[Opening GIVEN DATA section]

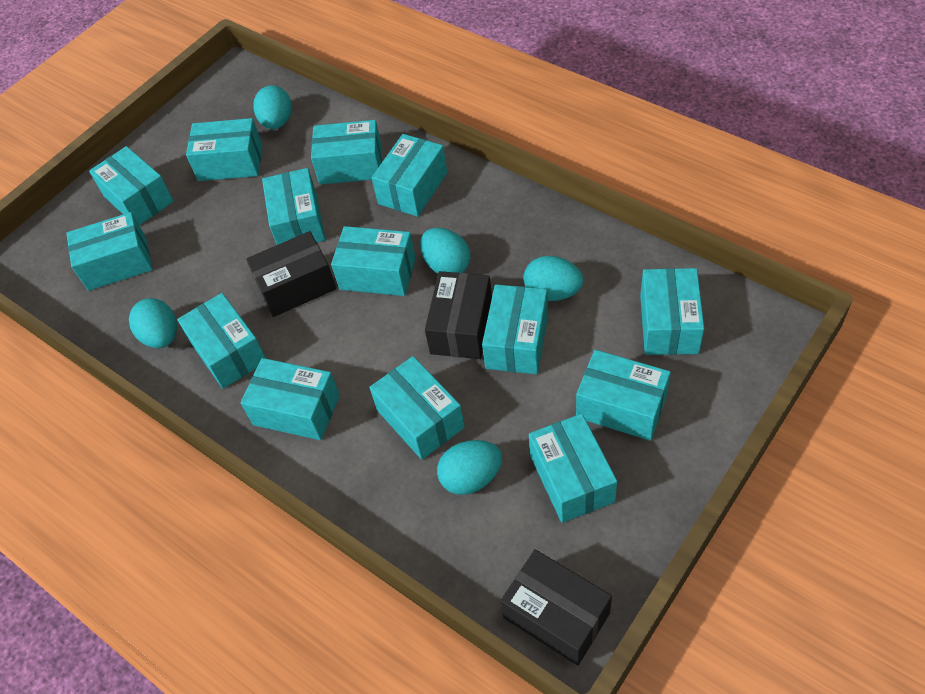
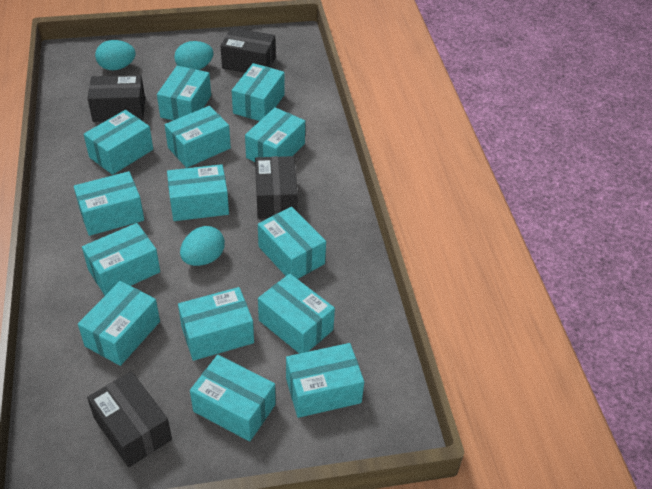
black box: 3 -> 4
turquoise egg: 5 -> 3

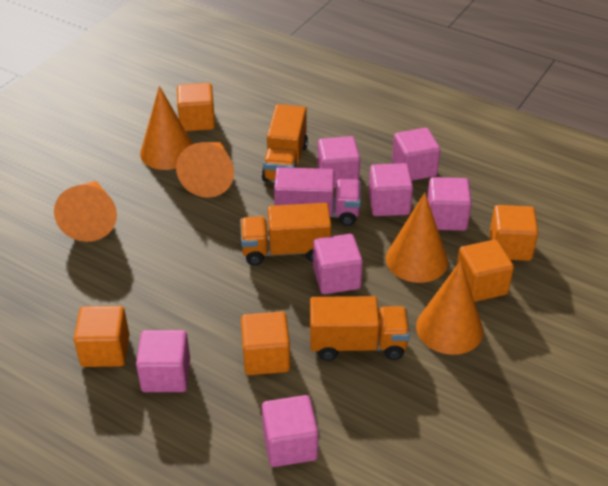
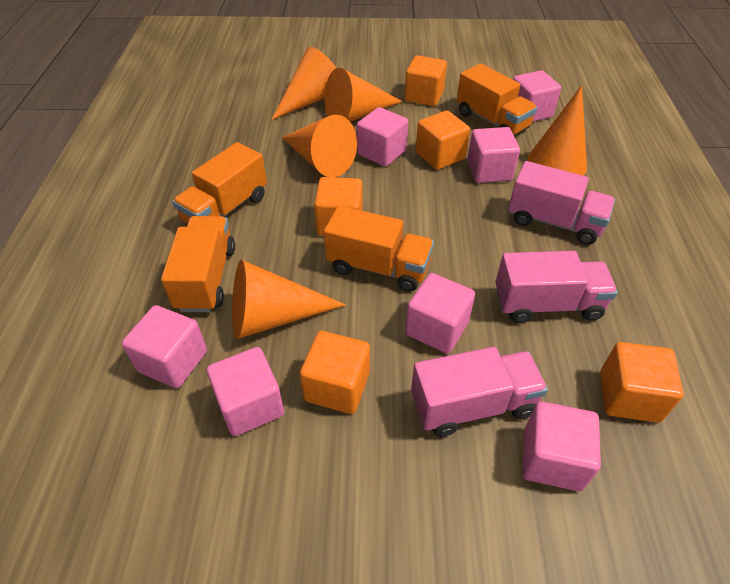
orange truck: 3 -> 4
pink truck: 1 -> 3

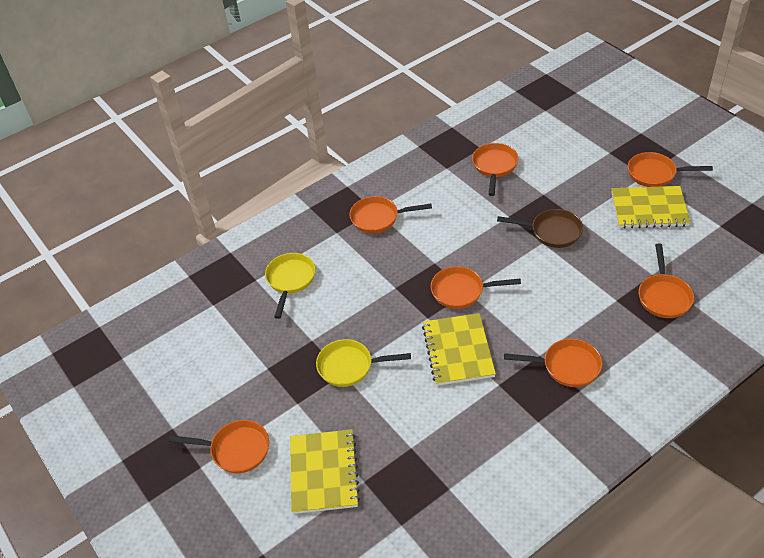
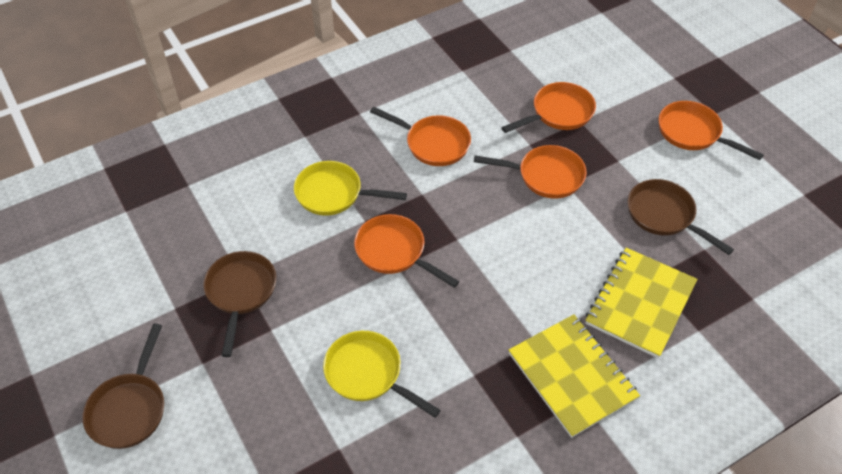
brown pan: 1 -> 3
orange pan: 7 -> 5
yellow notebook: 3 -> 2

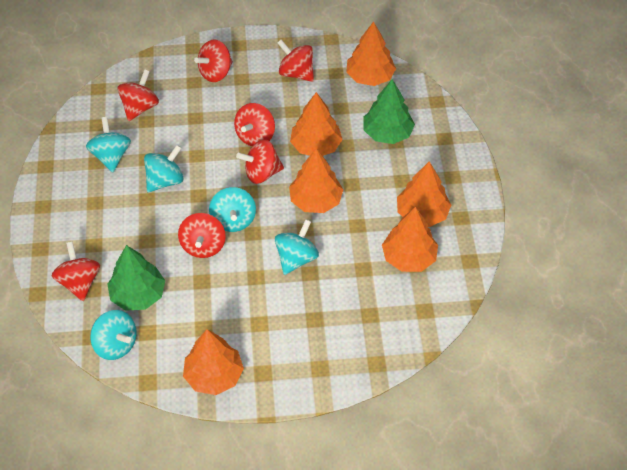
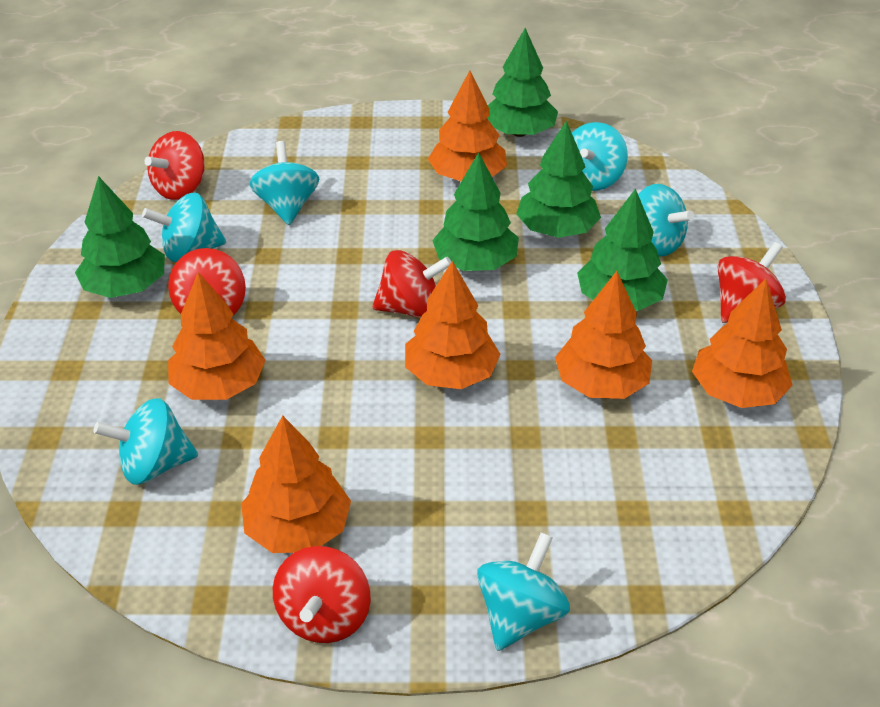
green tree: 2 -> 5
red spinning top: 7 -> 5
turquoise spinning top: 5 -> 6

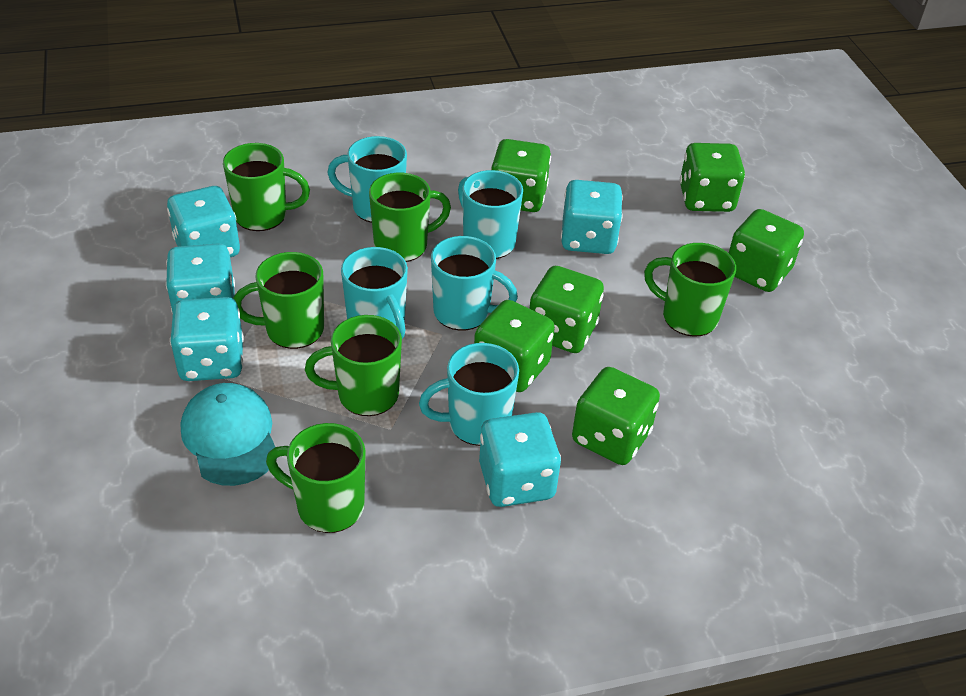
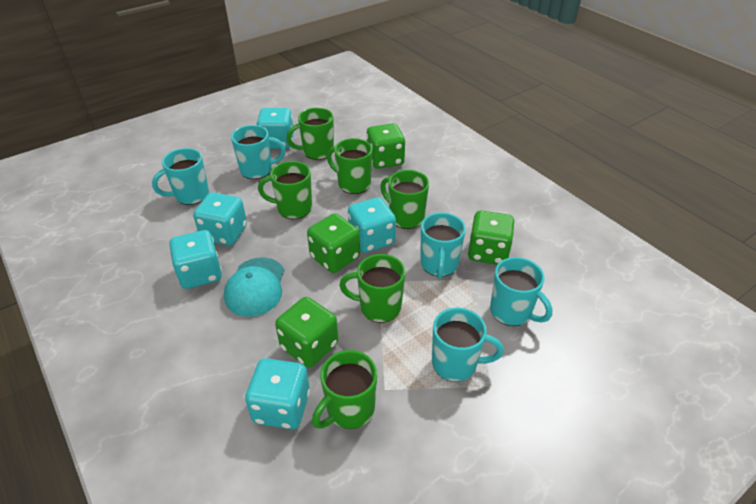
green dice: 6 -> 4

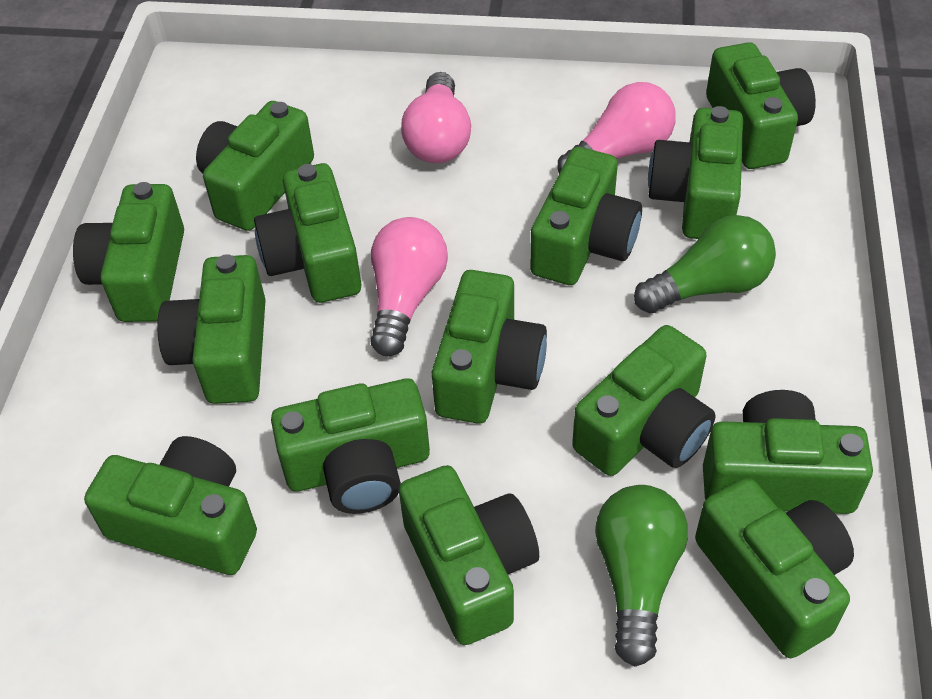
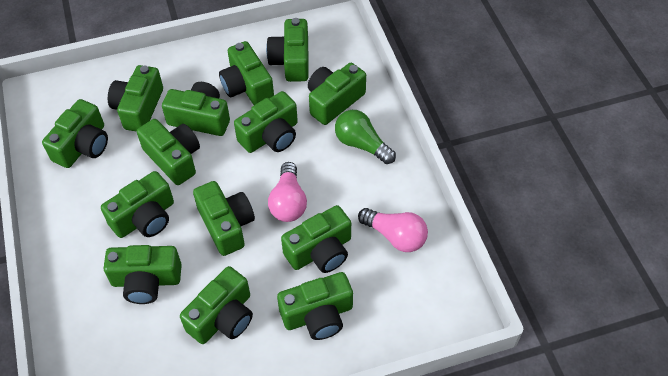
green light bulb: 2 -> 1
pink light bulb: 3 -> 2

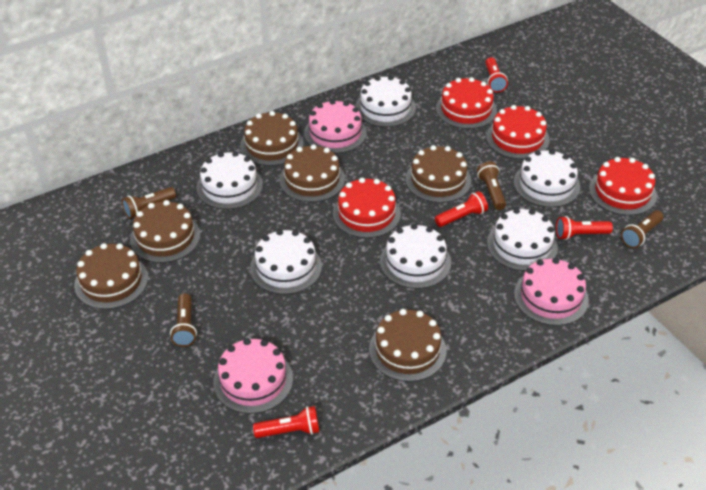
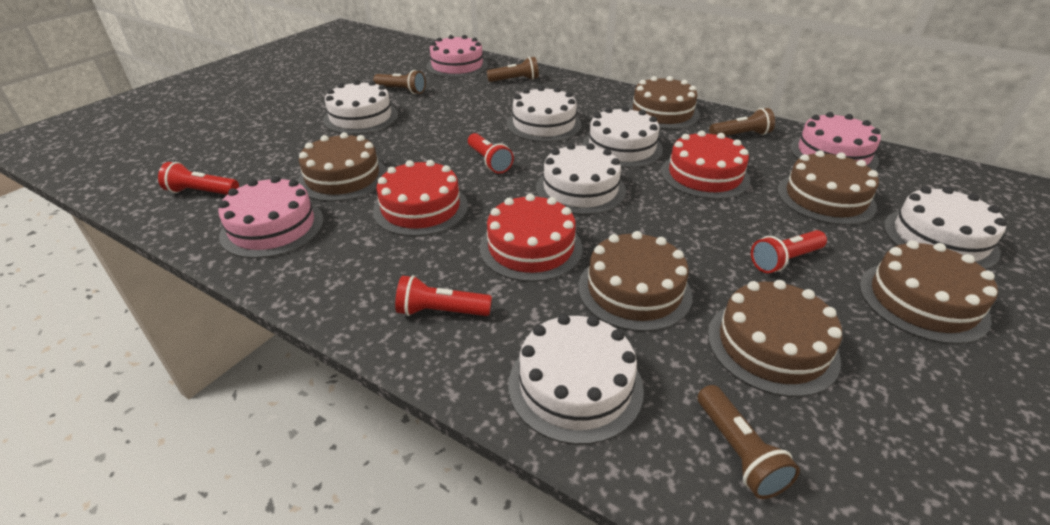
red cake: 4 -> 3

[Closing GIVEN DATA section]

## TRY IT
Apart from the pictures, every line of the data above should be given again exactly.

## SOLUTION TO THE PROBLEM
black box: 3 -> 4
turquoise egg: 5 -> 3

orange truck: 3 -> 4
pink truck: 1 -> 3

brown pan: 1 -> 3
orange pan: 7 -> 5
yellow notebook: 3 -> 2

green tree: 2 -> 5
red spinning top: 7 -> 5
turquoise spinning top: 5 -> 6

green dice: 6 -> 4

green light bulb: 2 -> 1
pink light bulb: 3 -> 2

red cake: 4 -> 3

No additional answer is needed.